- [WHAT TO DO]: The output should contain the listing word for word and no pictures.

- [THE RECORDS]:
────────

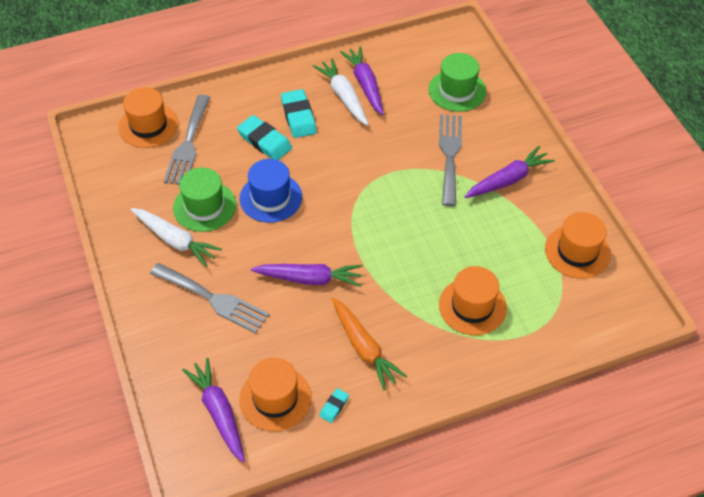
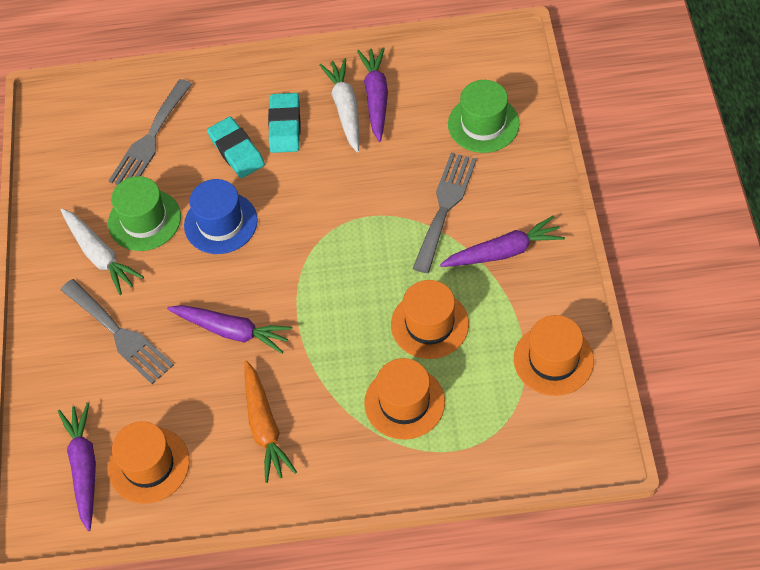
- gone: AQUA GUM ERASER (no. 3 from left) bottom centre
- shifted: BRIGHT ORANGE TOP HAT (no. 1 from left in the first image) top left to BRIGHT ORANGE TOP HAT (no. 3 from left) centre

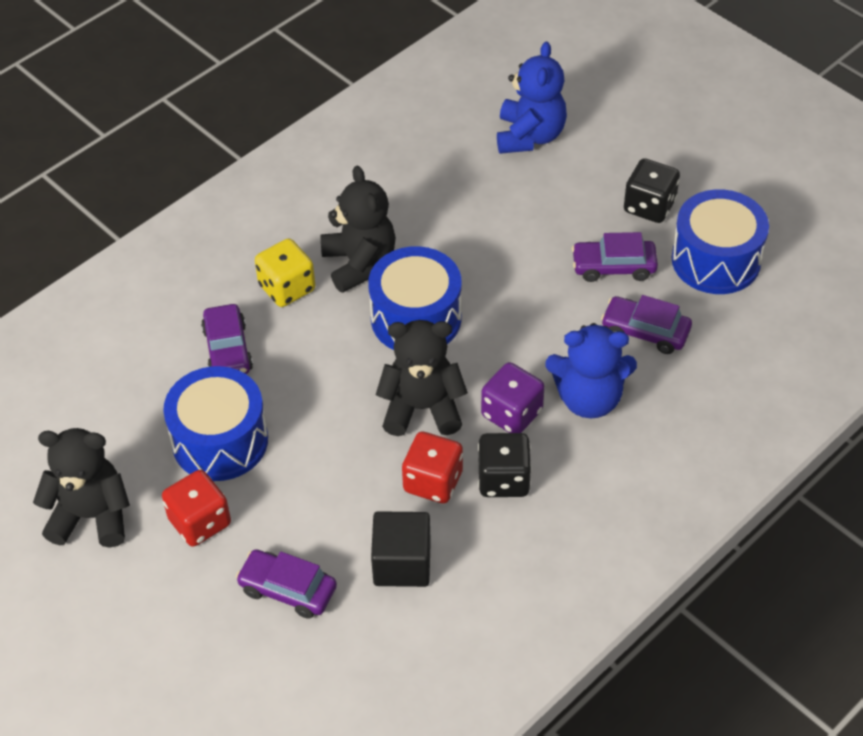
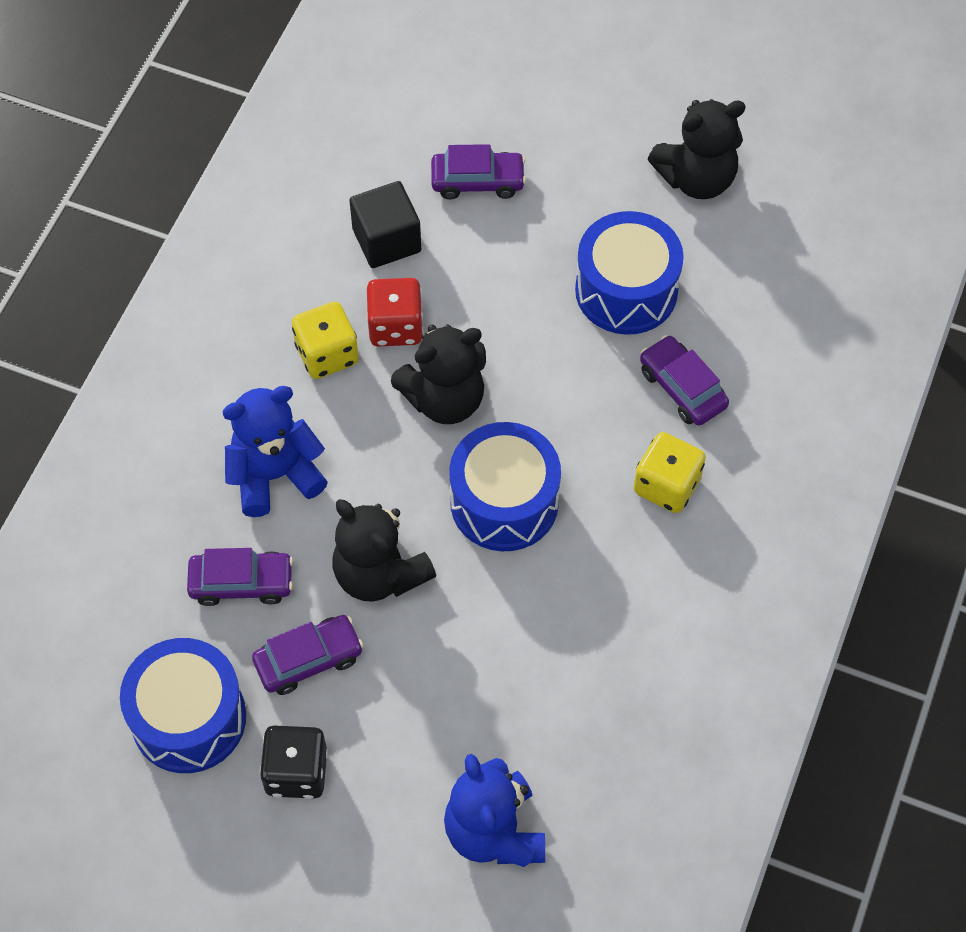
- gone: CRIMSON DICE (no. 1 from left) bottom left
- gone: PURPLE DICE centre
- shifted: BLACK TEDDY BEAR (no. 2 from left in the first image) top centre to BLACK TEDDY BEAR (no. 1 from left) centre
- repainted: BLACK DICE (no. 1 from left) centre to GOLDEN DICE (no. 1 from left) centre

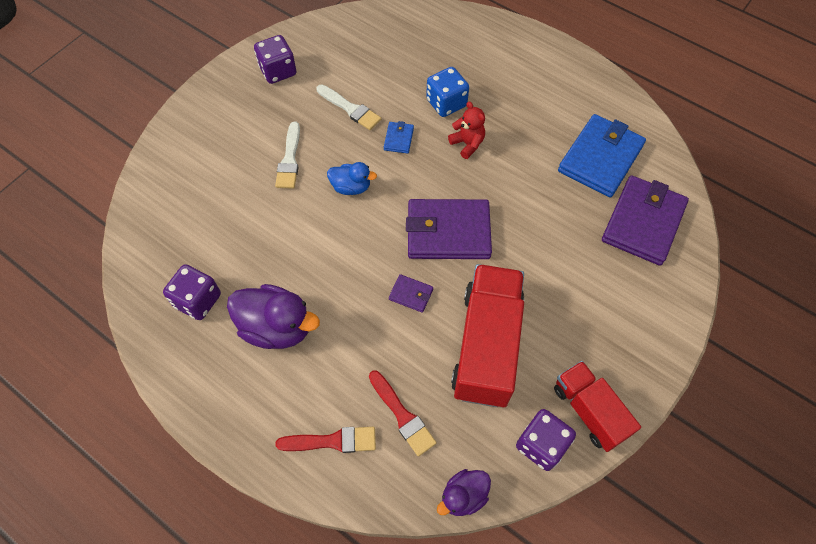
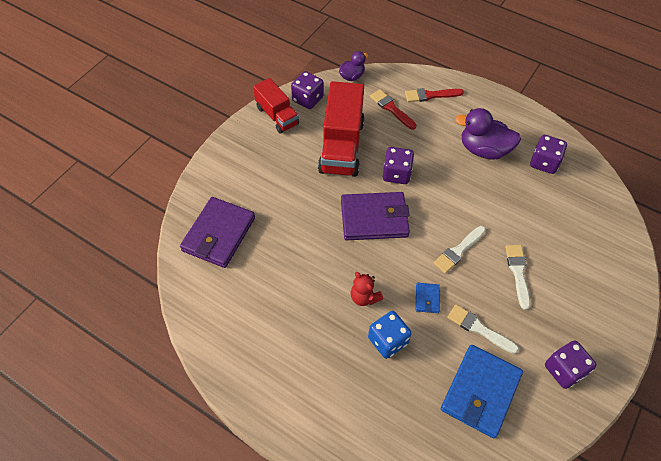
- shifted: COBALT CARD WALLET (no. 2 from left) top right to bottom right
- swapped: COBALT RUBBER DUCK top centre to SNOW-WHITE PAINTBRUSH (no. 1 from left) middle right
- swapped: PURPLE CARD WALLET (no. 1 from left) centre to PURPLE DICE (no. 2 from left) centre

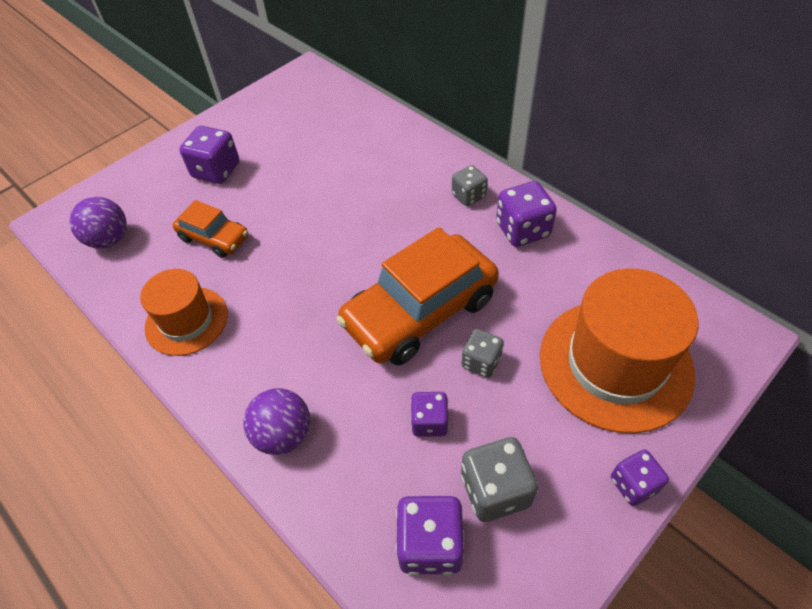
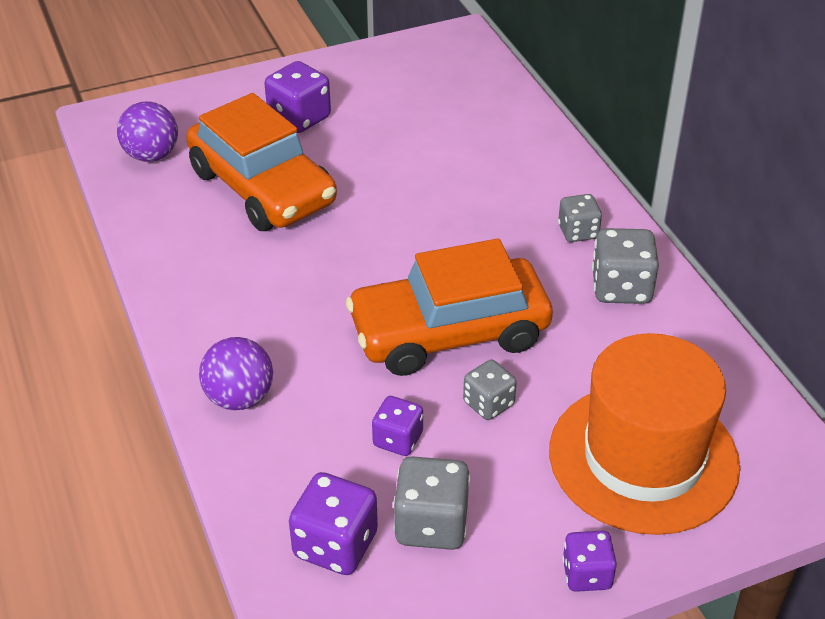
- gone: BRIGHT ORANGE TOP HAT (no. 1 from left) middle left
- repainted: PURPLE DICE (no. 4 from left) centre to GREY DICE (no. 4 from left) middle right
- scaled: BRIGHT ORANGE CAR (no. 1 from left) middle left = top left x1.91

────────

- [SOLUTION TO THIS PROBLEM]:
- gone: AQUA GUM ERASER (no. 3 from left) bottom centre
- shifted: BRIGHT ORANGE TOP HAT (no. 1 from left in the first image) top left to BRIGHT ORANGE TOP HAT (no. 3 from left) centre

- gone: CRIMSON DICE (no. 1 from left) bottom left
- gone: PURPLE DICE centre
- shifted: BLACK TEDDY BEAR (no. 2 from left in the first image) top centre to BLACK TEDDY BEAR (no. 1 from left) centre
- repainted: BLACK DICE (no. 1 from left) centre to GOLDEN DICE (no. 1 from left) centre

- shifted: COBALT CARD WALLET (no. 2 from left) top right to bottom right
- swapped: COBALT RUBBER DUCK top centre to SNOW-WHITE PAINTBRUSH (no. 1 from left) middle right
- swapped: PURPLE CARD WALLET (no. 1 from left) centre to PURPLE DICE (no. 2 from left) centre

- gone: BRIGHT ORANGE TOP HAT (no. 1 from left) middle left
- repainted: PURPLE DICE (no. 4 from left) centre to GREY DICE (no. 4 from left) middle right
- scaled: BRIGHT ORANGE CAR (no. 1 from left) middle left = top left x1.91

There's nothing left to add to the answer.